**Excerpted data:**
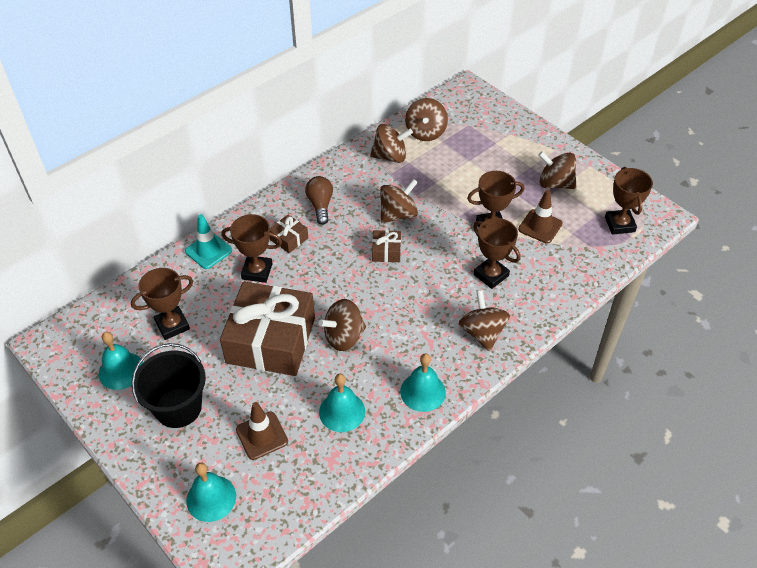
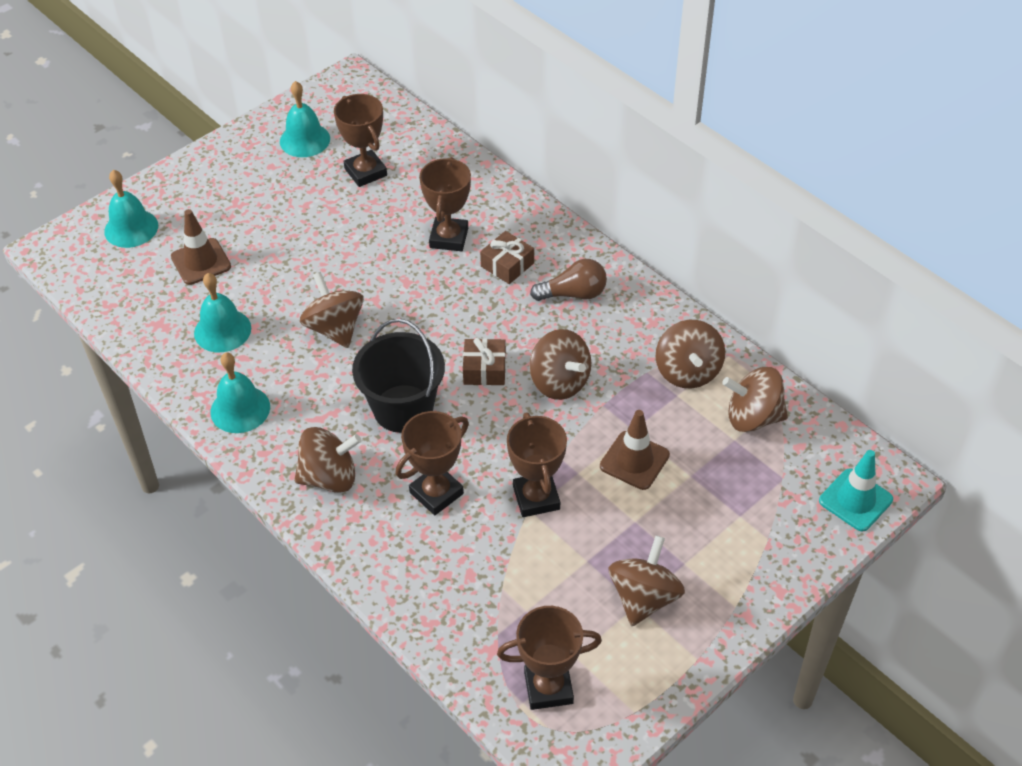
camera: 90 degrees right, 0 degrees up
(178, 407) = (249, 190): black bucket -> black bucket (403, 408)
(208, 251) = (485, 190): turquoise traffic cone -> turquoise traffic cone (855, 500)
(271, 340) = (336, 259): brown gift -> none
(540, 226) = (540, 566): brown traffic cone -> brown traffic cone (634, 460)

**Required action:**
Please, without any pictures, print each entry exactly.

**Exercise solution:**
camera: 90 degrees right, 0 degrees up
(178, 407) = (249, 190): black bucket -> black bucket (403, 408)
(208, 251) = (485, 190): turquoise traffic cone -> turquoise traffic cone (855, 500)
(271, 340) = (336, 259): brown gift -> none
(540, 226) = (540, 566): brown traffic cone -> brown traffic cone (634, 460)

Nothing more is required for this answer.